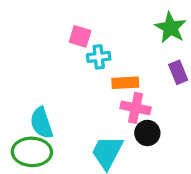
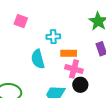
pink square: (80, 36) -> (21, 21), moved
cyan semicircle: (41, 123) -> (38, 59), moved

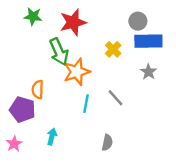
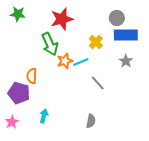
green star: (33, 16) -> (18, 14), moved
orange star: (77, 72) -> (65, 61), size x0.7
cyan line: (86, 104) -> (81, 62), moved, turned 56

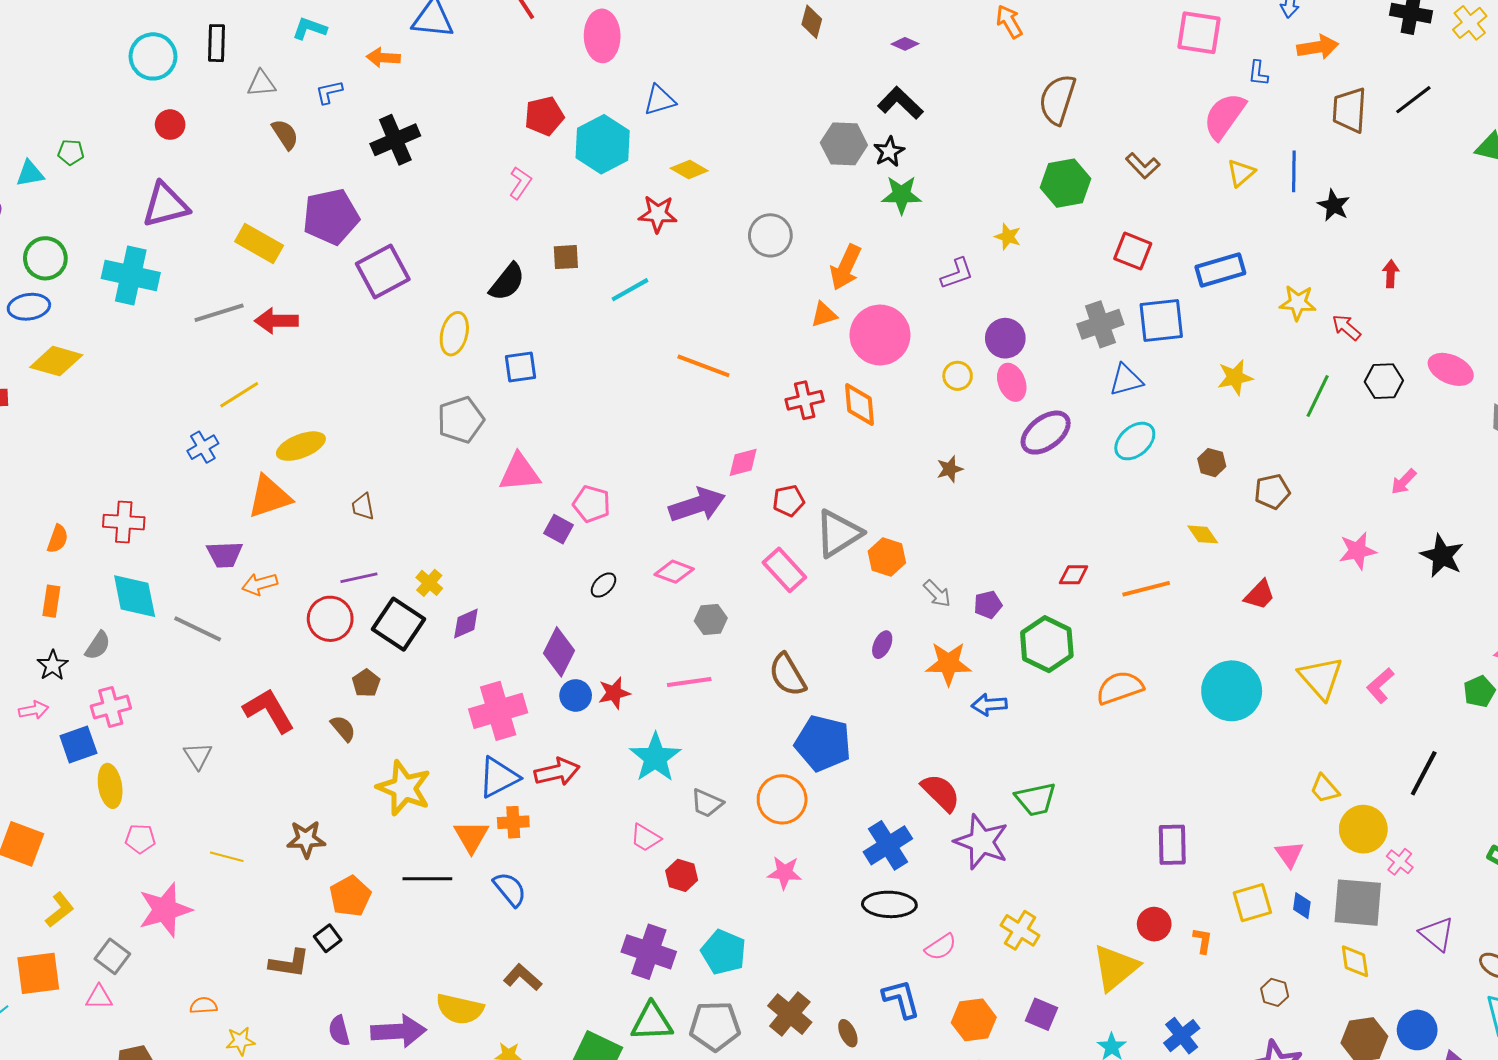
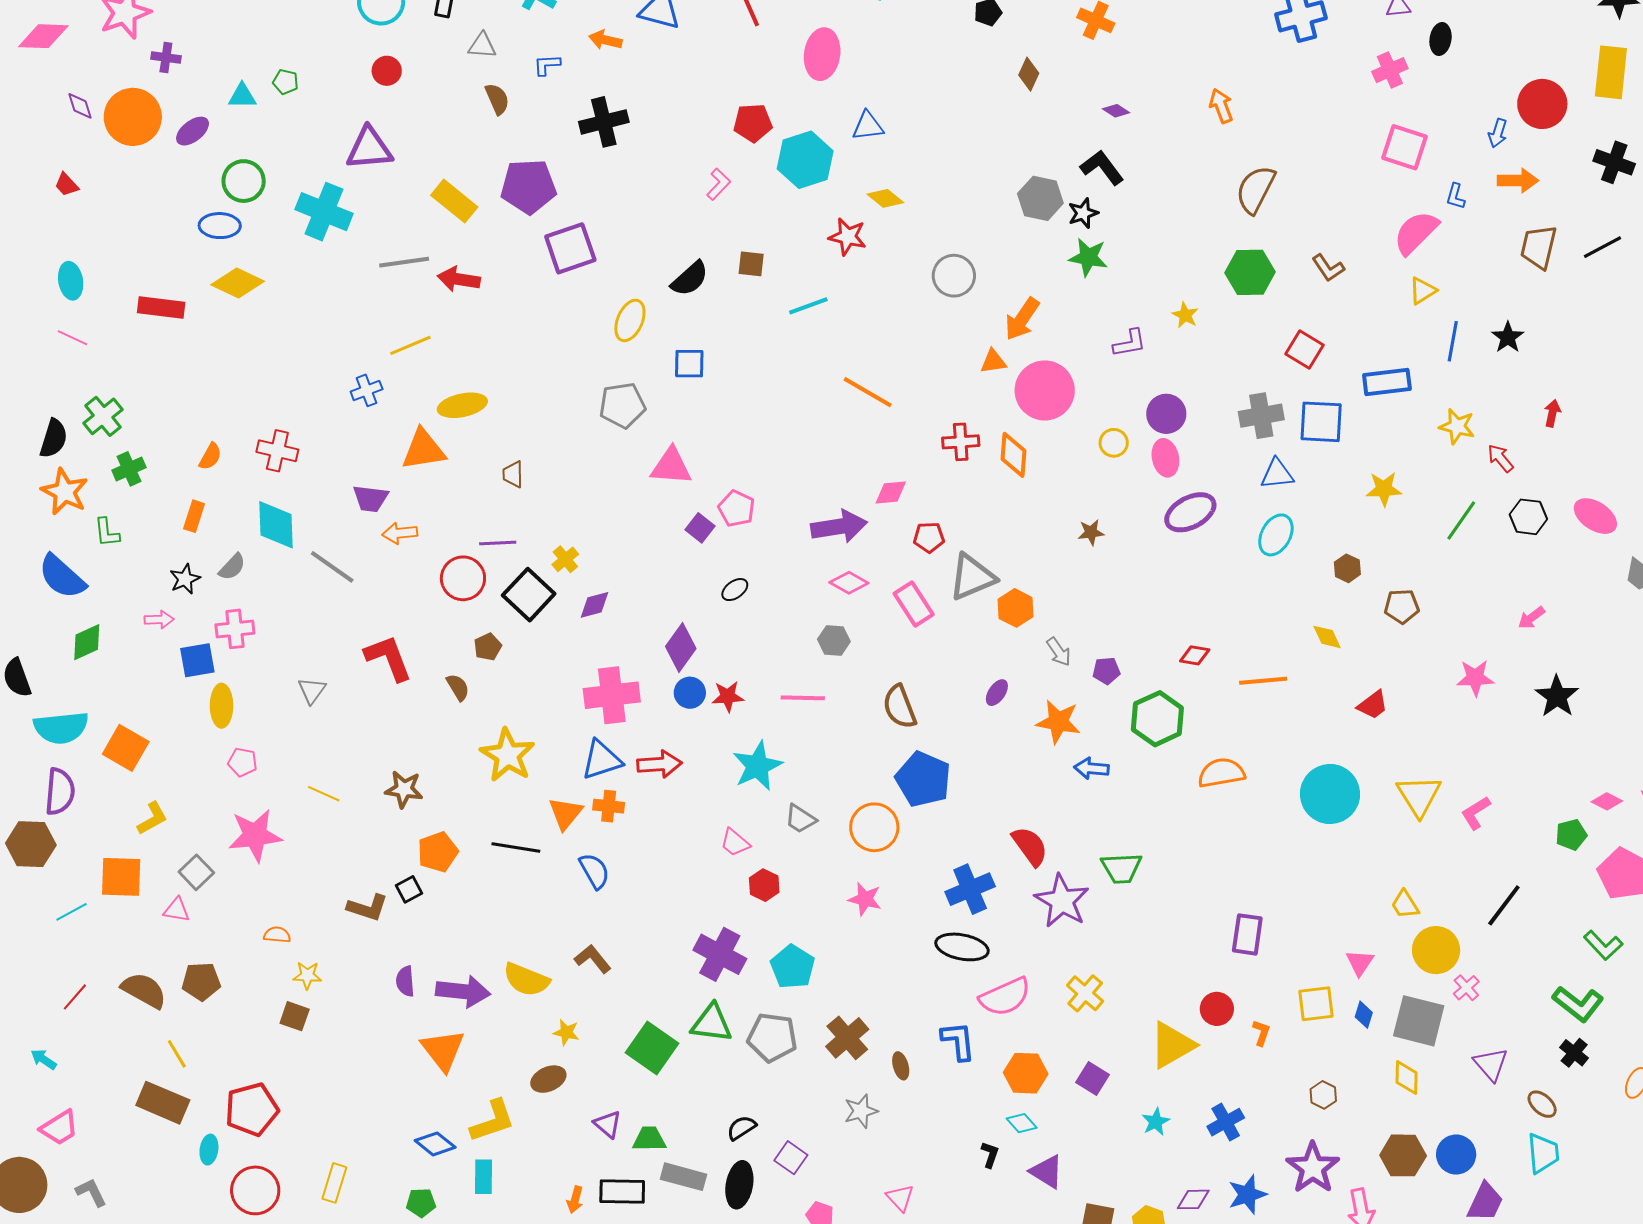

········

### What you will do
Beginning with the line that holds "green star: (33, 16) -> (18, 14), moved" and ending with the last line of the material above, extract every line exactly, pictures excluded.

### Exercise response
green star: (33, 16) -> (18, 14), moved
orange star: (77, 72) -> (65, 61), size x0.7
cyan line: (86, 104) -> (81, 62), moved, turned 56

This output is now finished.